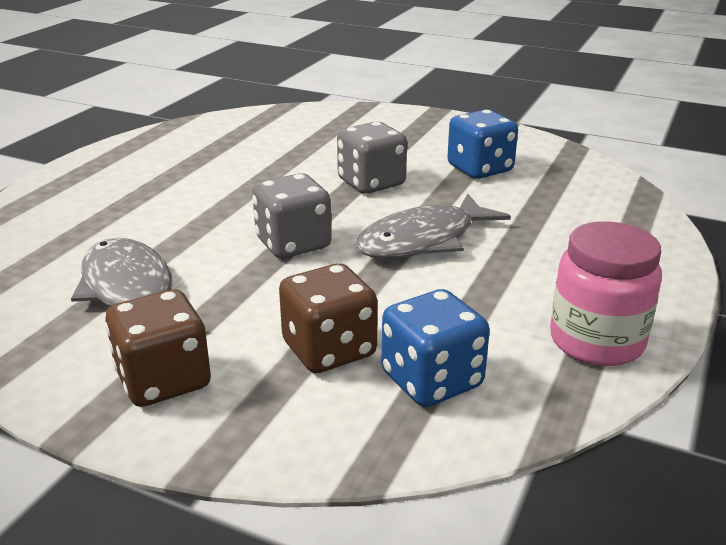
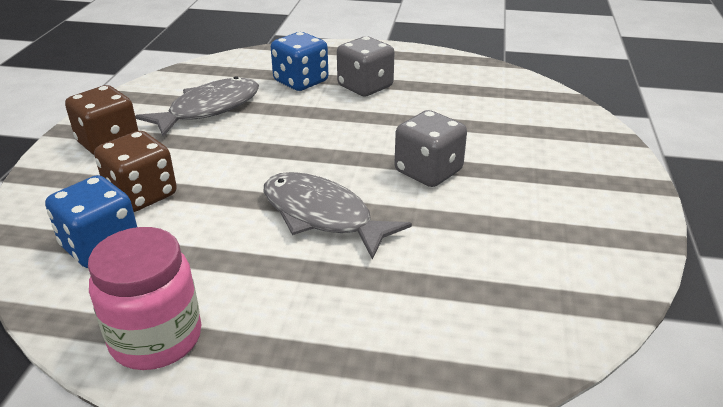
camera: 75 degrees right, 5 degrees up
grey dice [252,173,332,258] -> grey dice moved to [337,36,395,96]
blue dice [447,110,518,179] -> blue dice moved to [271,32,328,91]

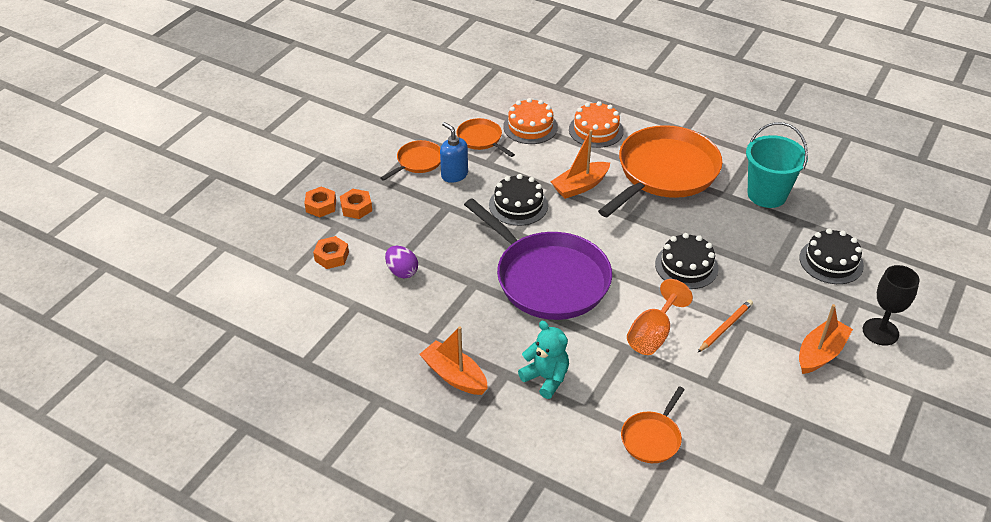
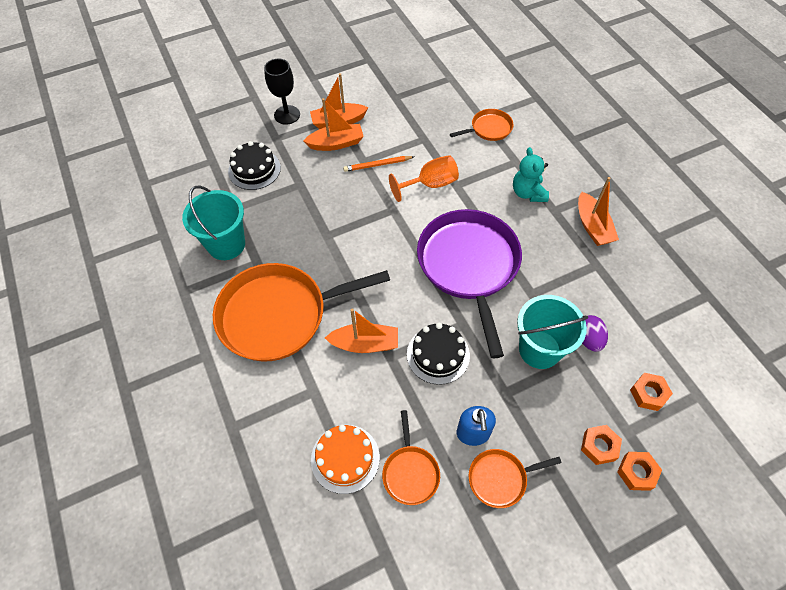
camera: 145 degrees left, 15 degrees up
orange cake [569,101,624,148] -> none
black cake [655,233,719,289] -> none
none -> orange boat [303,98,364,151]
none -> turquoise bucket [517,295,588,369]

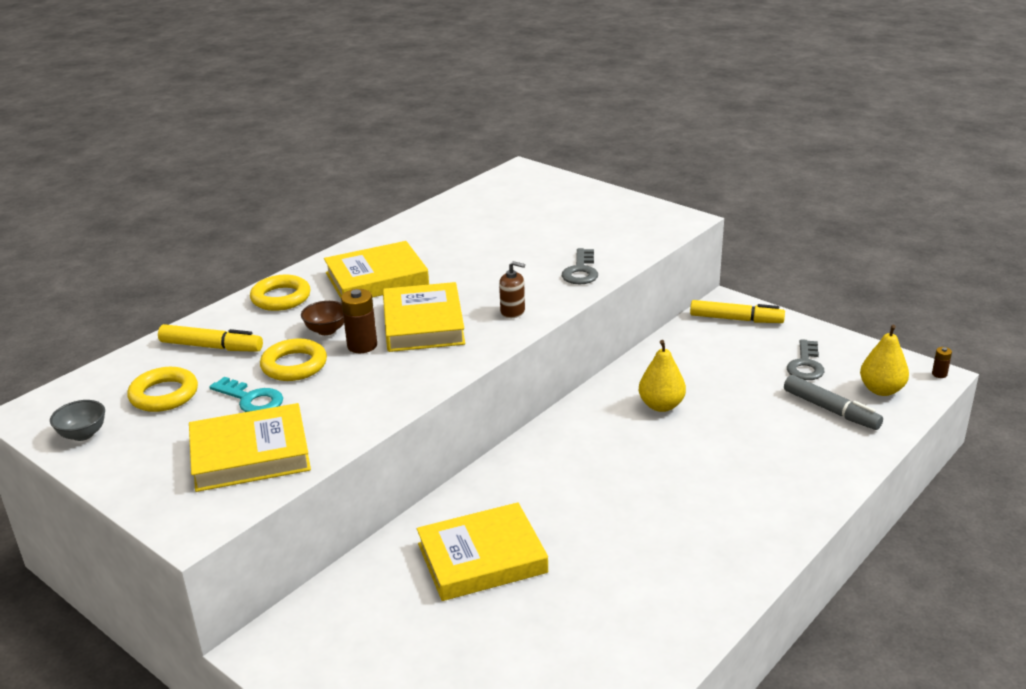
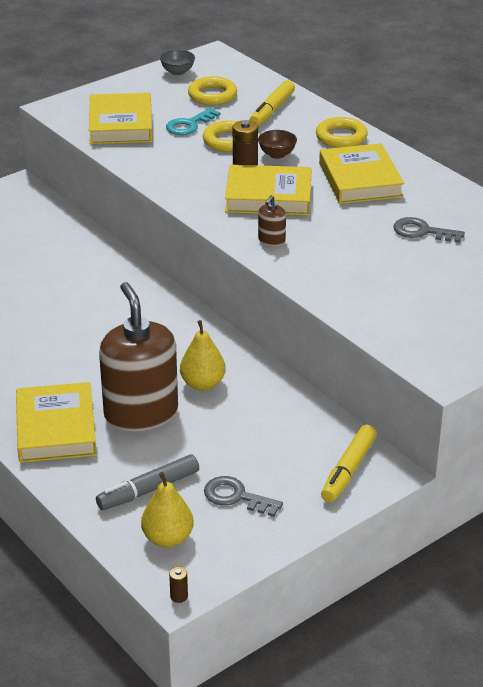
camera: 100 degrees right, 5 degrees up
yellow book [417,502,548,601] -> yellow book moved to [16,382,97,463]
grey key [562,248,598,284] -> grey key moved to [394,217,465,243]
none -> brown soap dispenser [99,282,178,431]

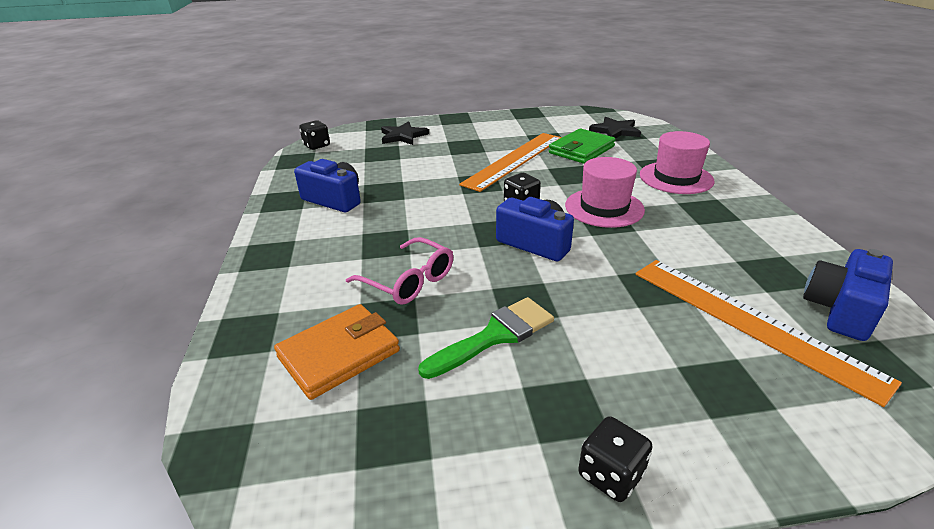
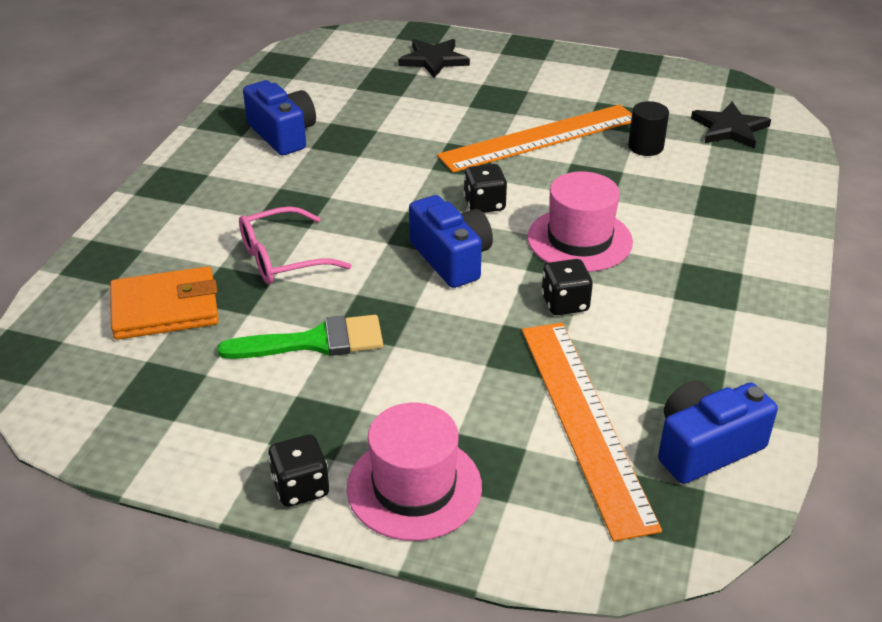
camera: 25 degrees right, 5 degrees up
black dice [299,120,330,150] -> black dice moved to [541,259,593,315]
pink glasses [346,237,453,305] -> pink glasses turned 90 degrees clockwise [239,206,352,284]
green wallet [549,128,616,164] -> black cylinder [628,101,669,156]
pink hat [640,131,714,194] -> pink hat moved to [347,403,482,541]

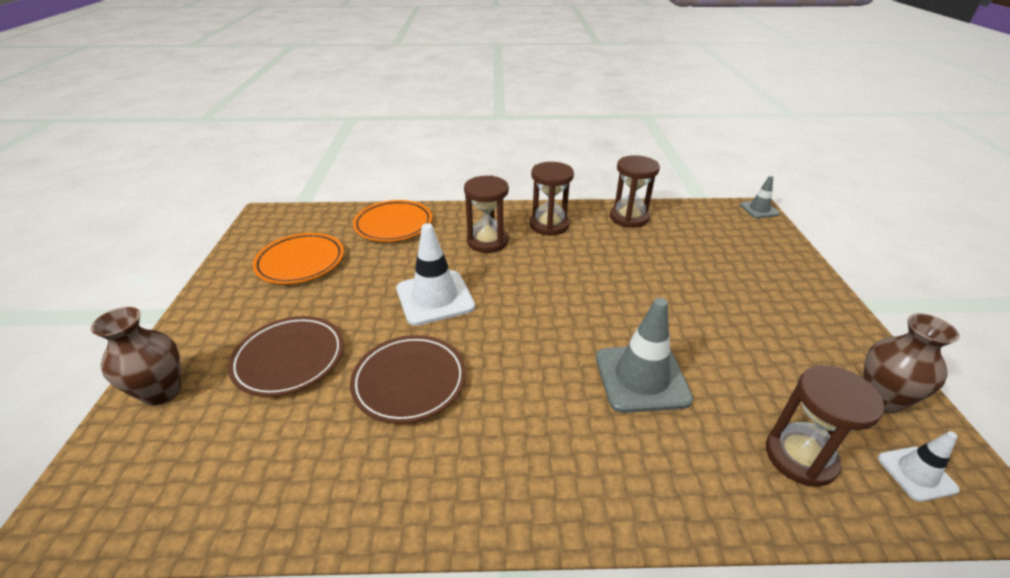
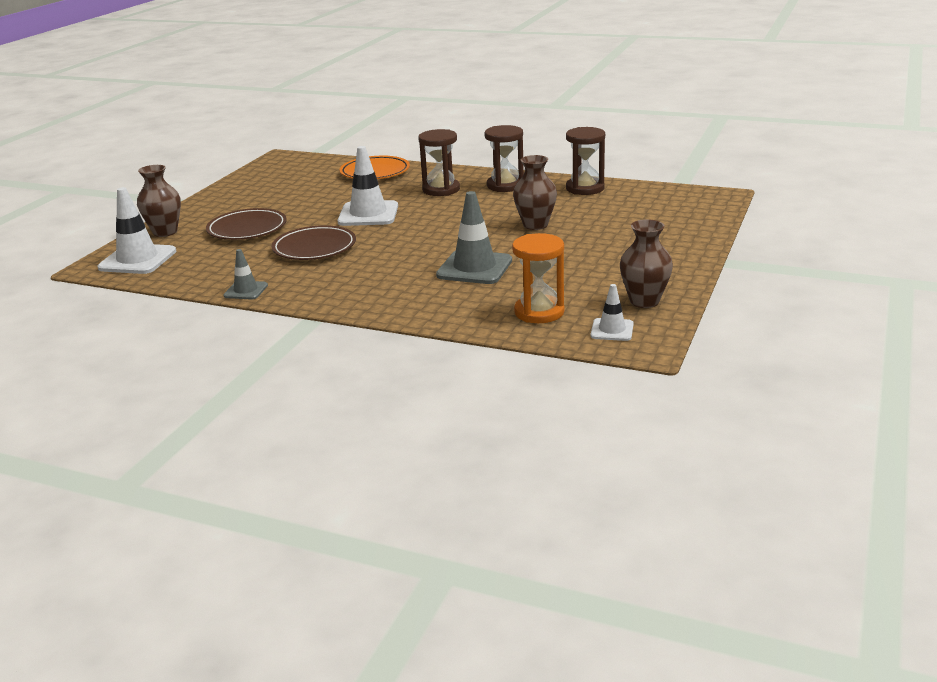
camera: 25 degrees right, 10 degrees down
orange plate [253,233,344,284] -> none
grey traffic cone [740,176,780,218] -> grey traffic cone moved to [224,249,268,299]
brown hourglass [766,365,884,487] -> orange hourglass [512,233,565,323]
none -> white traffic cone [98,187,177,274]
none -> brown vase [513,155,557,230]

+---+

What is needed is the exact run of lines from the start of the data through the line with "orange cake [569,101,624,148] -> none", both ends included, minus the pictures.

camera: 75 degrees right, 5 degrees up
grey dice [252,173,332,258] -> grey dice moved to [337,36,395,96]
blue dice [447,110,518,179] -> blue dice moved to [271,32,328,91]

camera: 145 degrees left, 15 degrees up
orange cake [569,101,624,148] -> none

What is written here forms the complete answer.